All lines holding the word "pyramid" are to be copied from the records beneath.

Stored data entries:
☆ ☆ ☆ ☆ ☆ ☆ ☆
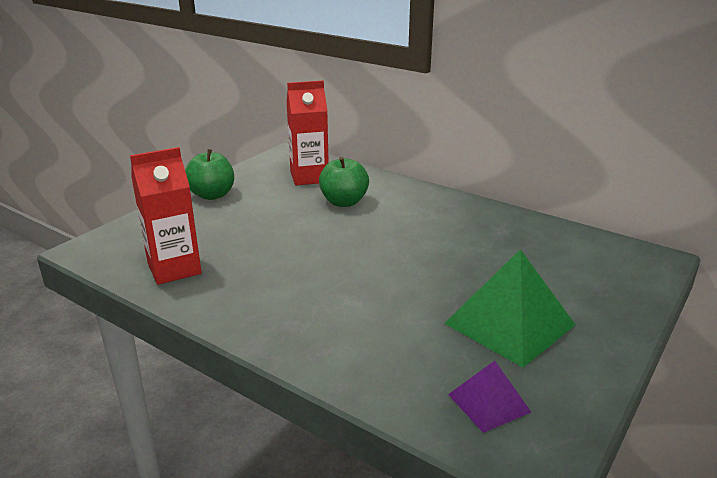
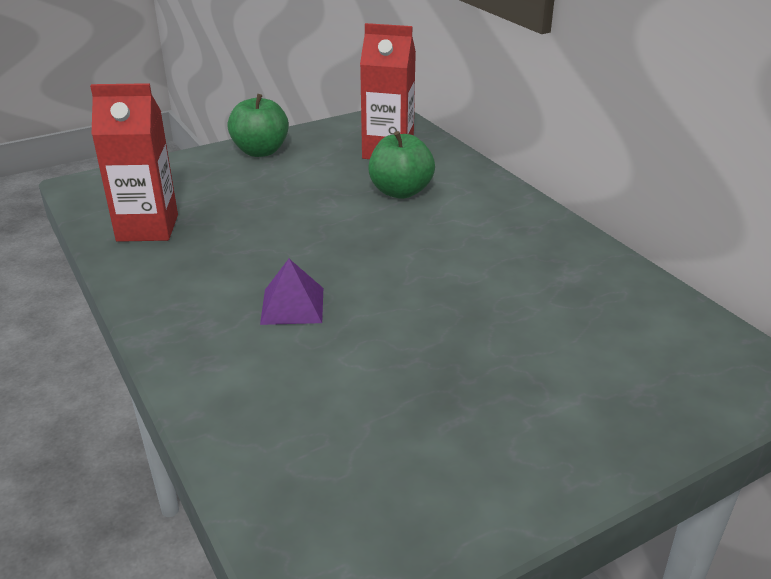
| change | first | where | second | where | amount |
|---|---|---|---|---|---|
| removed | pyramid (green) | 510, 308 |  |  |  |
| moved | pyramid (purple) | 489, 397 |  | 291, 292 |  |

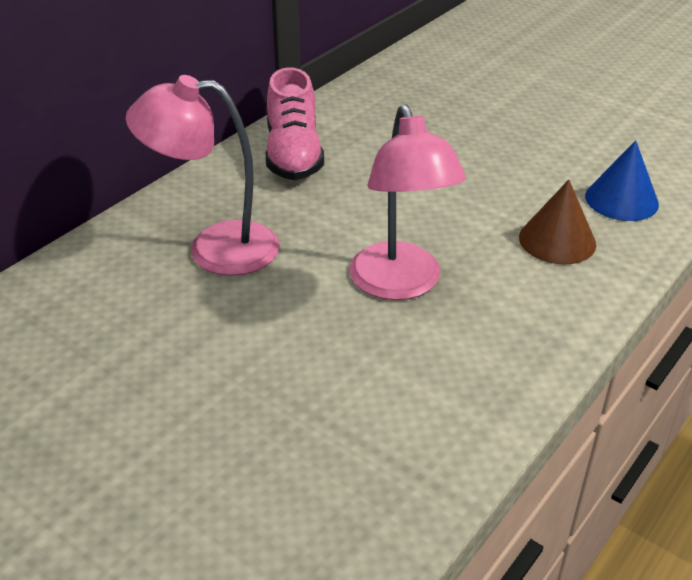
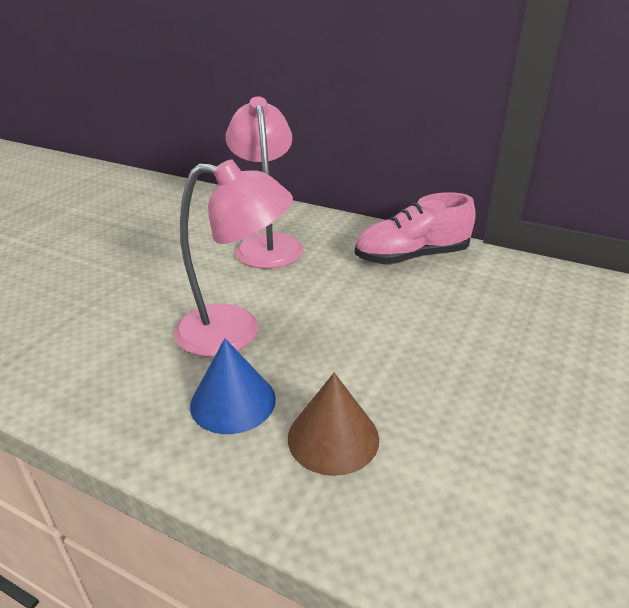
| change | first | where | second | where | amount |
|---|---|---|---|---|---|
| turned | lamp (pink) | 407, 202 |  | 233, 258 | 150 degrees counterclockwise |
| moved | cone (blue) | 622, 180 |  | 233, 386 |  |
☆ ☆ ☆ ☆ ☆ ☆ ☆
Reply to the task
| removed | pyramid (green) | 510, 308 |  |  |  |
| moved | pyramid (purple) | 489, 397 |  | 291, 292 |  |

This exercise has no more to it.